* **WHAT TO DO**: Exactly the lines below starting at the line with "green pan: 3 -> 4" and ending at the line with "blue ball: 3 -> 4" are wanted, with both ends included. Leave out the pictures and add no other lines.

* **DATASET**:
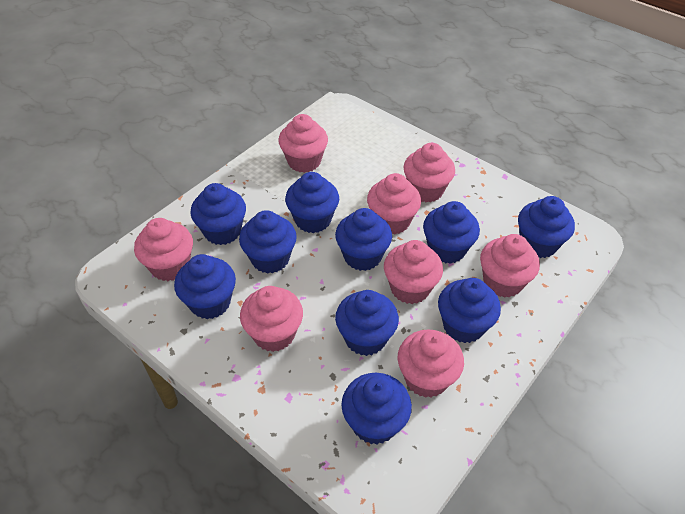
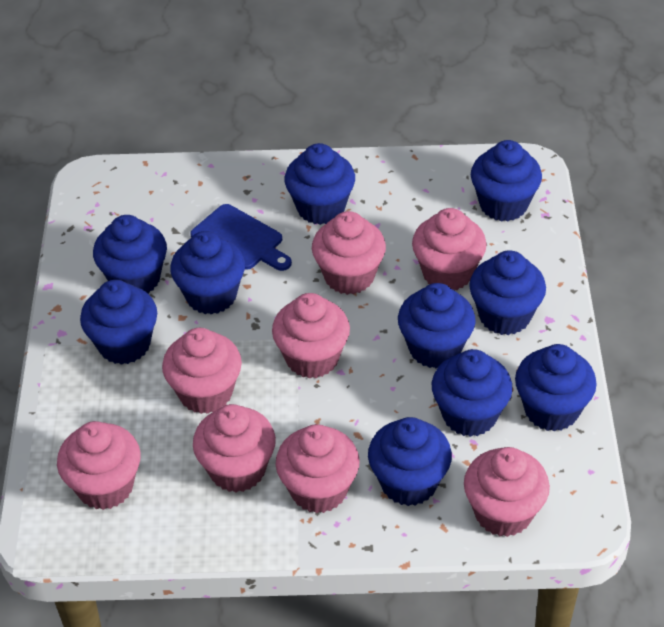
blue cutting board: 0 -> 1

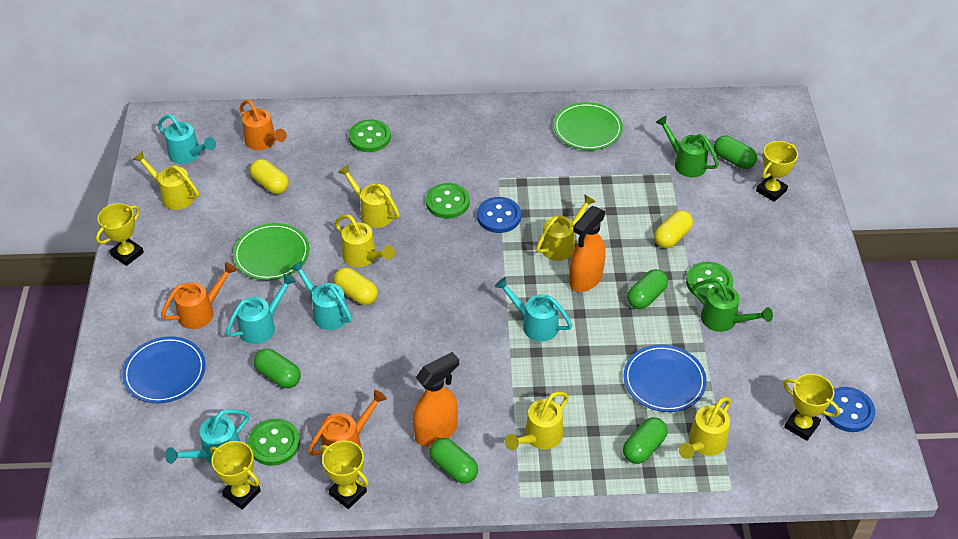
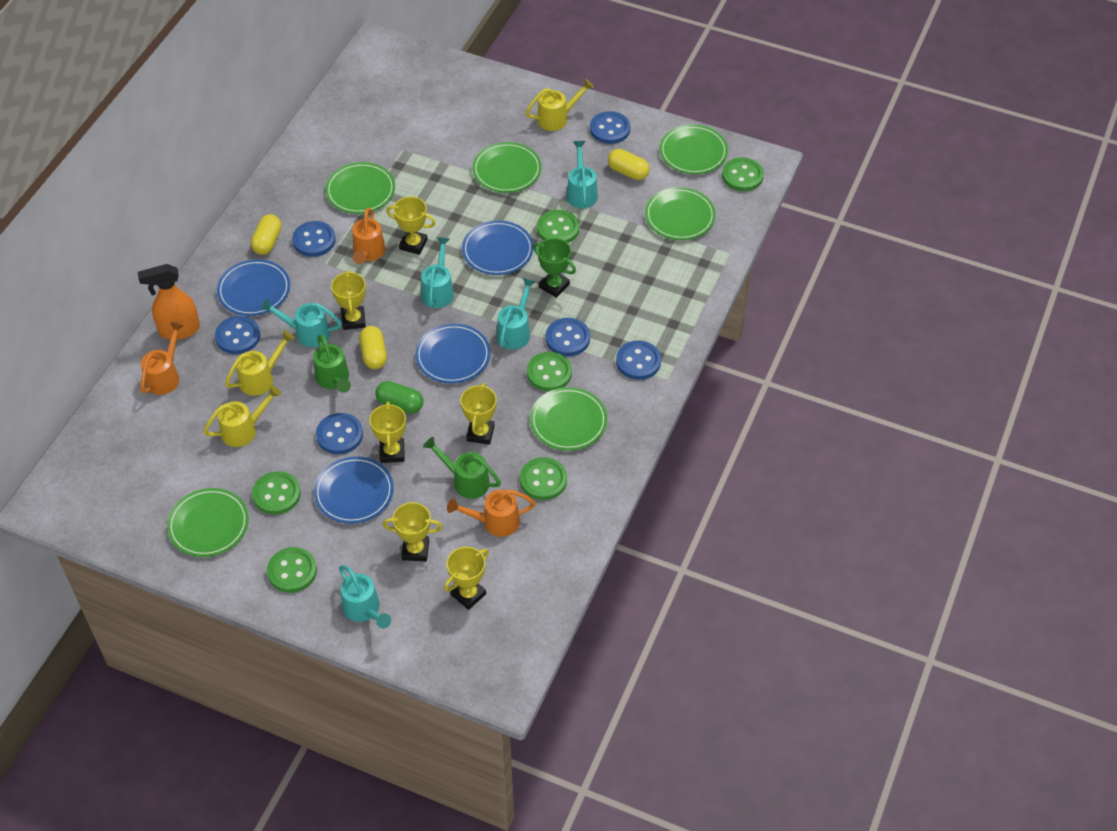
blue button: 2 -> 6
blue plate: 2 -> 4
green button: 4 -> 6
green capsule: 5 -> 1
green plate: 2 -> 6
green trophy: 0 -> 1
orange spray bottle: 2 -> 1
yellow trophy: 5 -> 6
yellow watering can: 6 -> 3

==

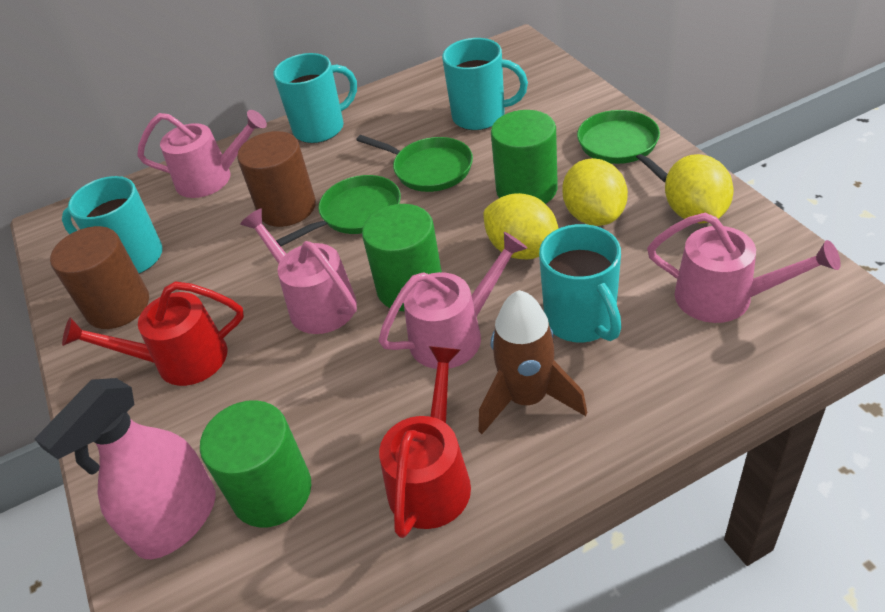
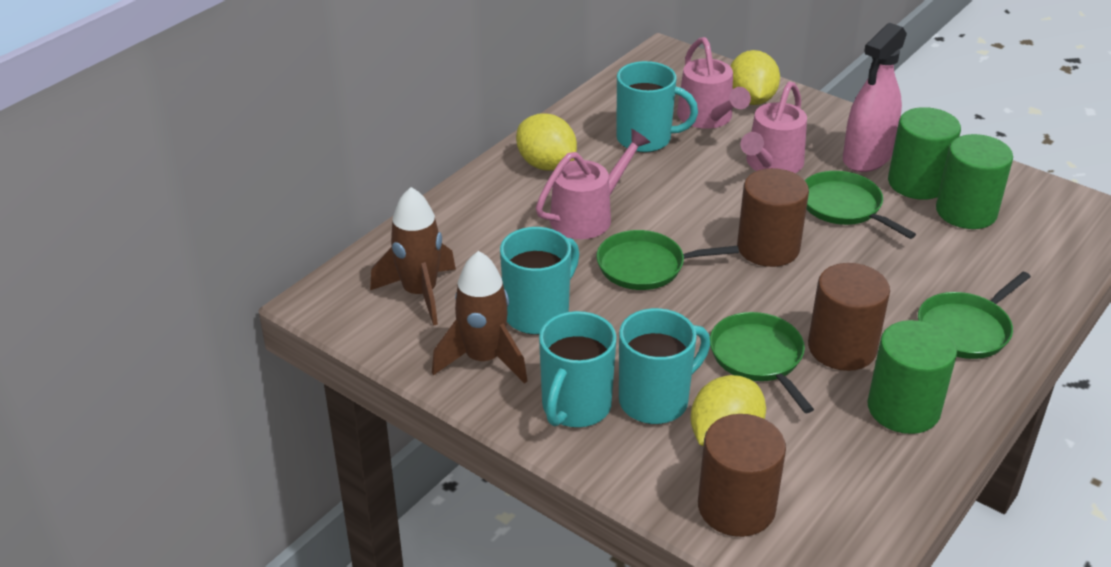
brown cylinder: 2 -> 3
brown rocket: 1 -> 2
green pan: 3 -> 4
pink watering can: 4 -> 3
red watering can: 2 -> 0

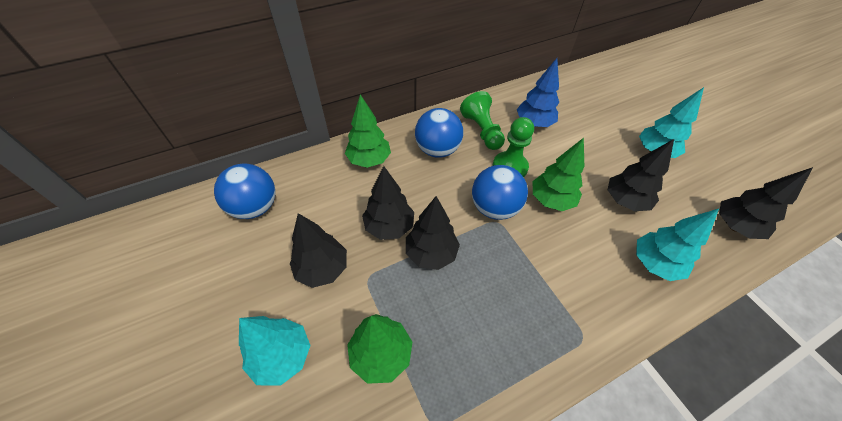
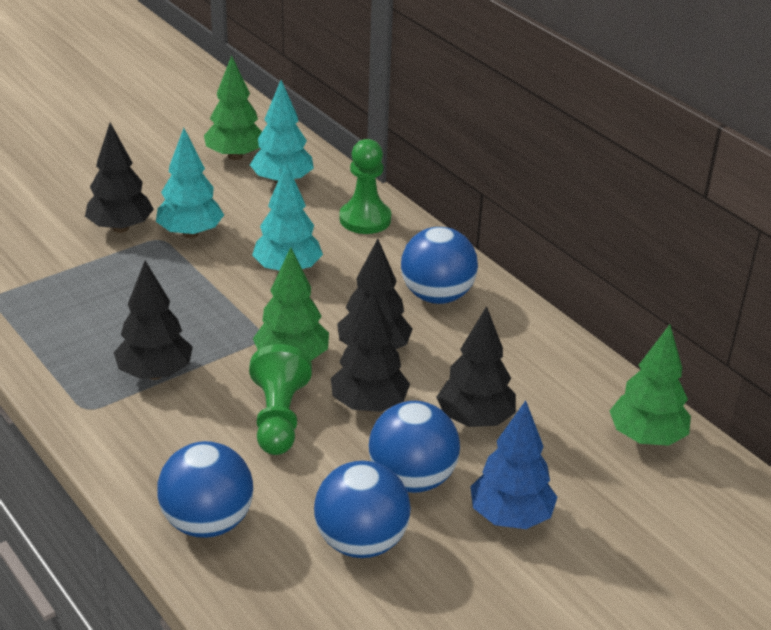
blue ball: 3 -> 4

* **SOLUTION FOR THIS PROBLEM**:
green pan: 3 -> 4
pink watering can: 4 -> 3
red watering can: 2 -> 0

blue ball: 3 -> 4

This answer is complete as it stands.